Content starts
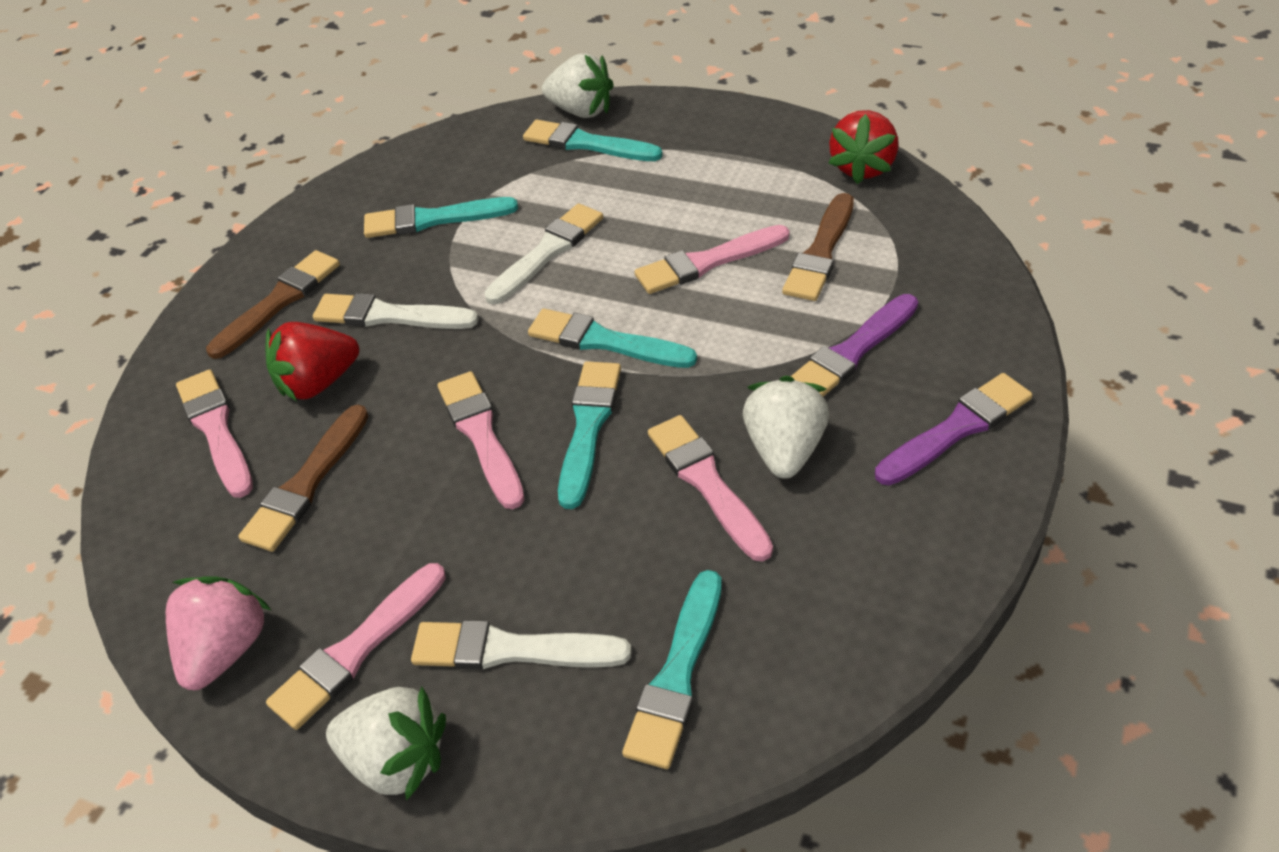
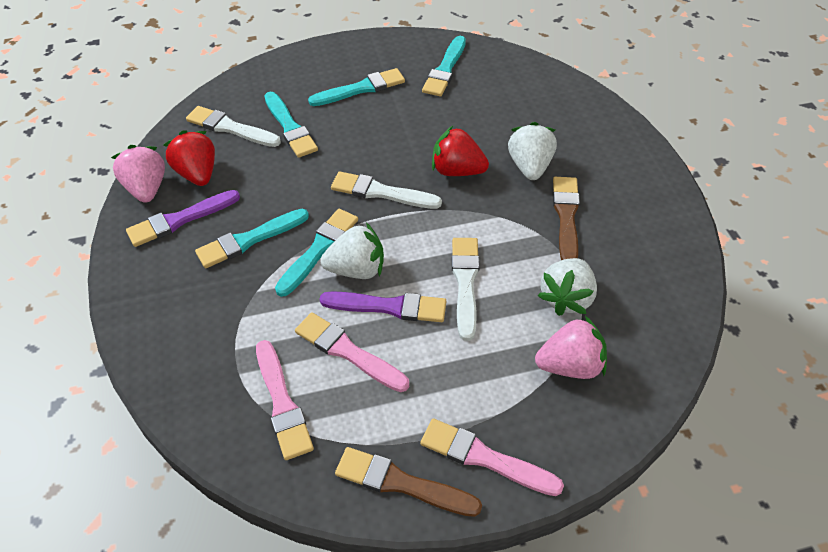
brown brush: 3 -> 2
pink brush: 5 -> 3
pink strawberry: 1 -> 2

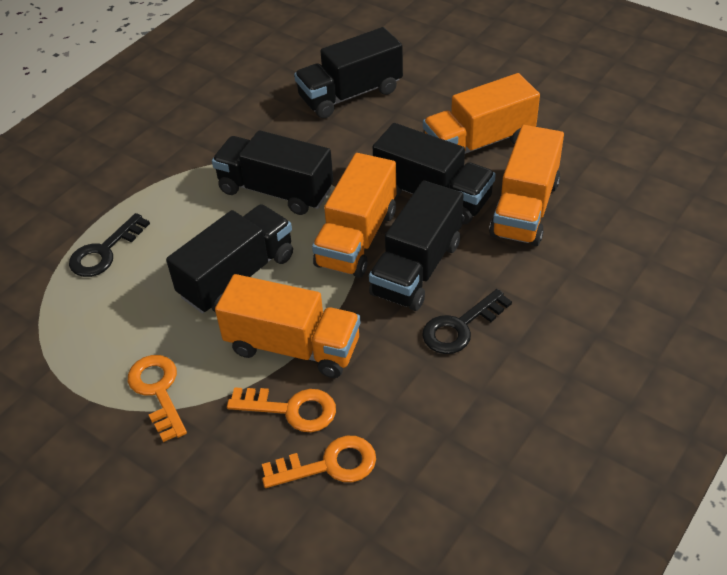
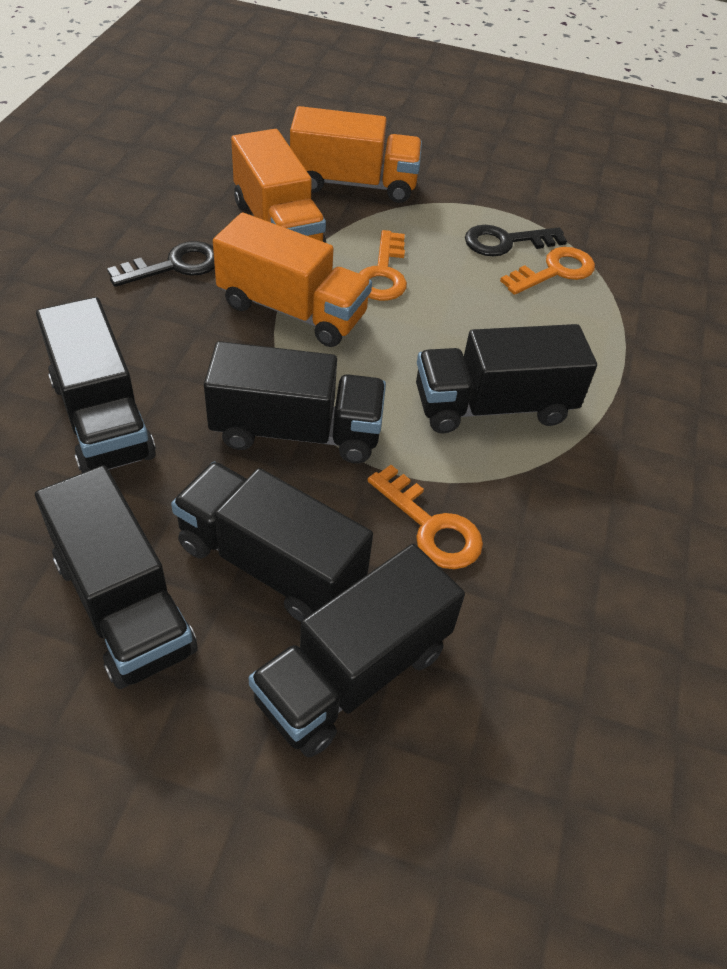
black truck: 5 -> 6
orange truck: 4 -> 3

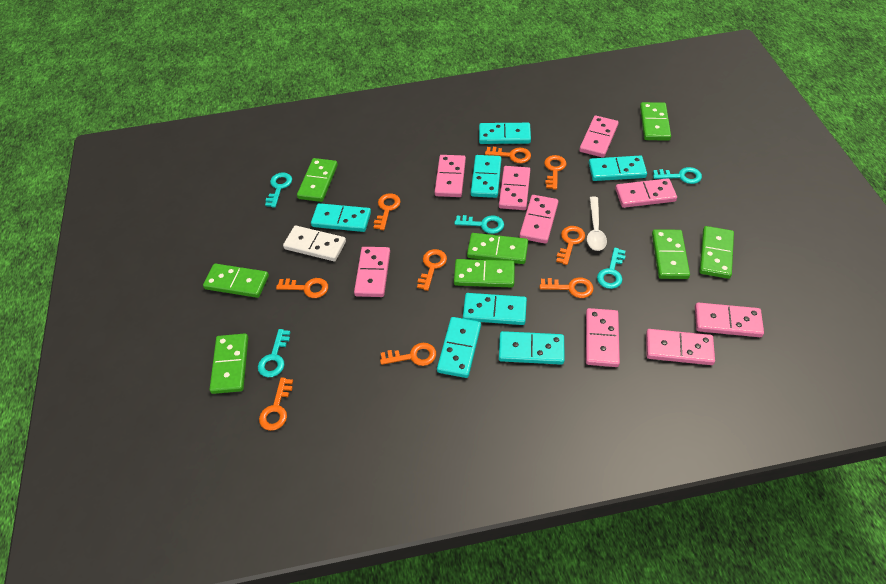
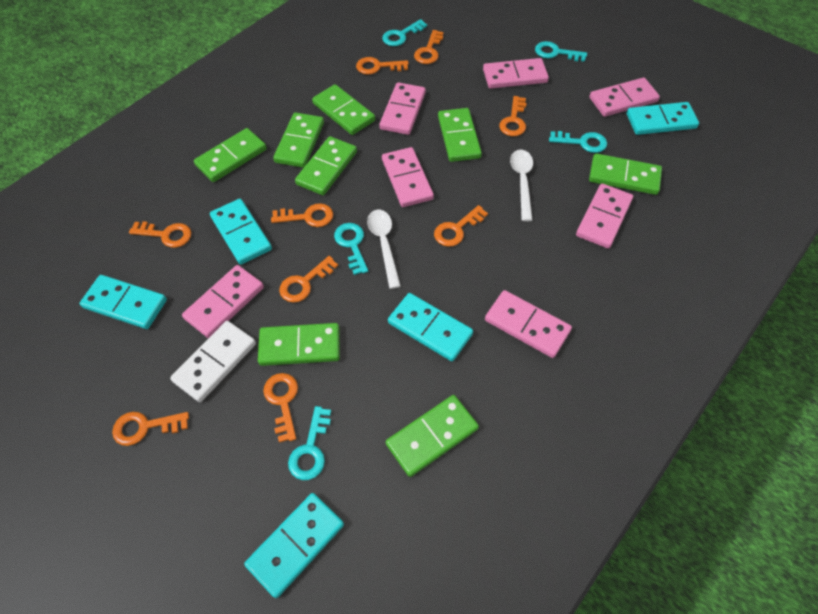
pink domino: 9 -> 7
turquoise domino: 7 -> 5
white spoon: 1 -> 2

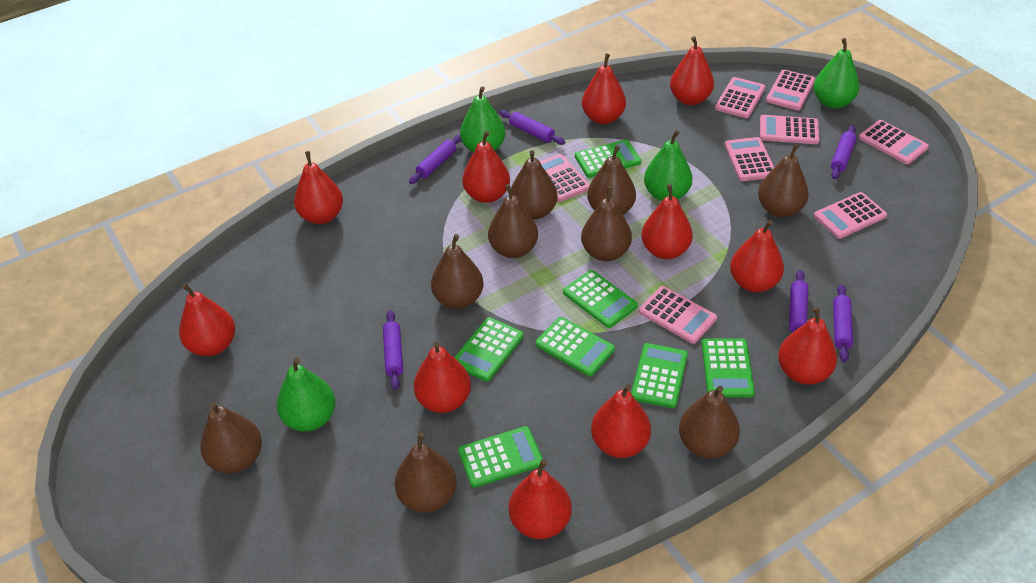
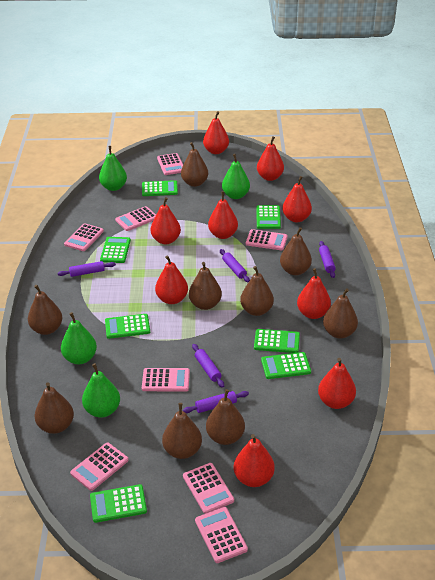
purple rolling pin: 6 -> 5
red pear: 11 -> 9

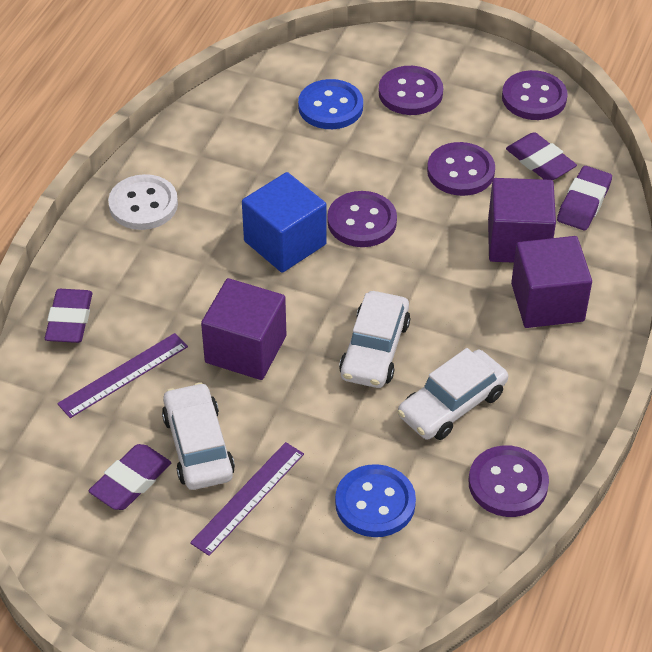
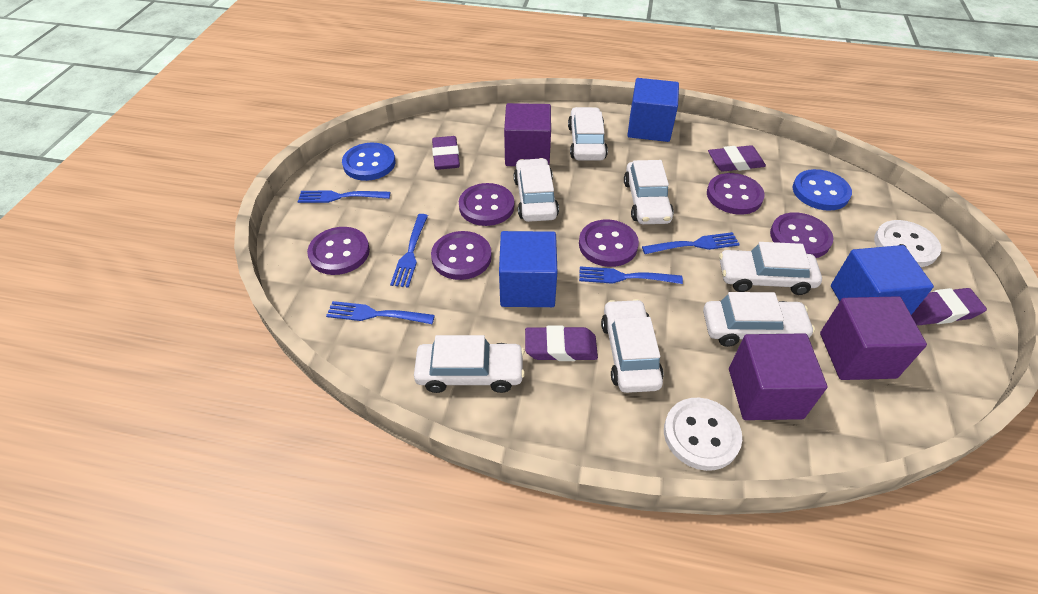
blue cube: 1 -> 3
blue fork: 0 -> 5
purple button: 5 -> 6
purple ruler: 2 -> 0
white button: 1 -> 2
white car: 3 -> 7

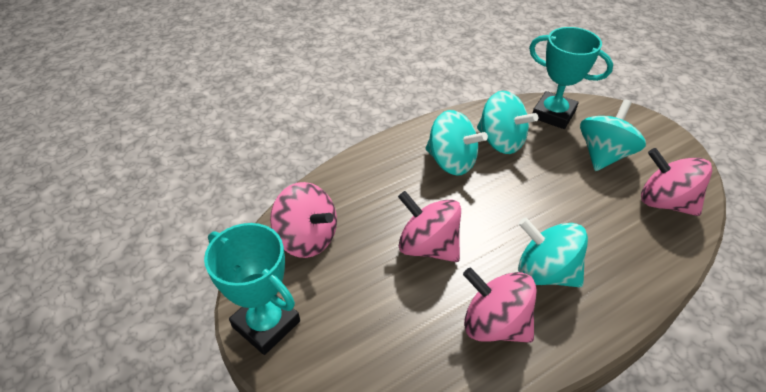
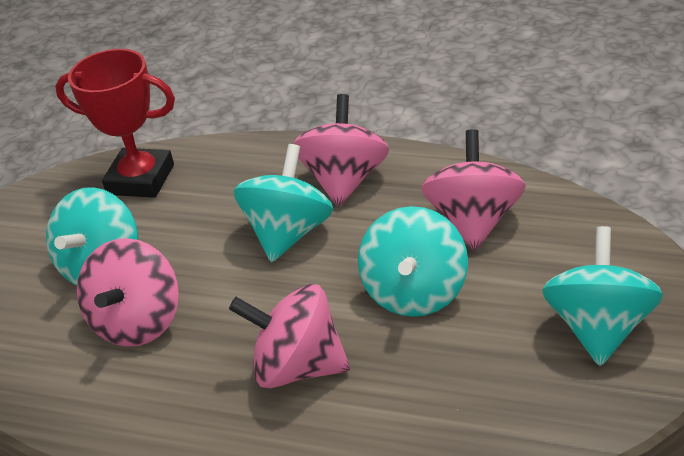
red trophy: 0 -> 1
turquoise trophy: 2 -> 0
Content ends
#### EXERCISE OBJECTIVE:
Leave the pictures out, and reproduce only the lines from the line holding "purple button: 5 -> 6" through the last line of the material, both included.

#### SOLUTION TO THIS PROBLEM:
purple button: 5 -> 6
purple ruler: 2 -> 0
white button: 1 -> 2
white car: 3 -> 7

red trophy: 0 -> 1
turquoise trophy: 2 -> 0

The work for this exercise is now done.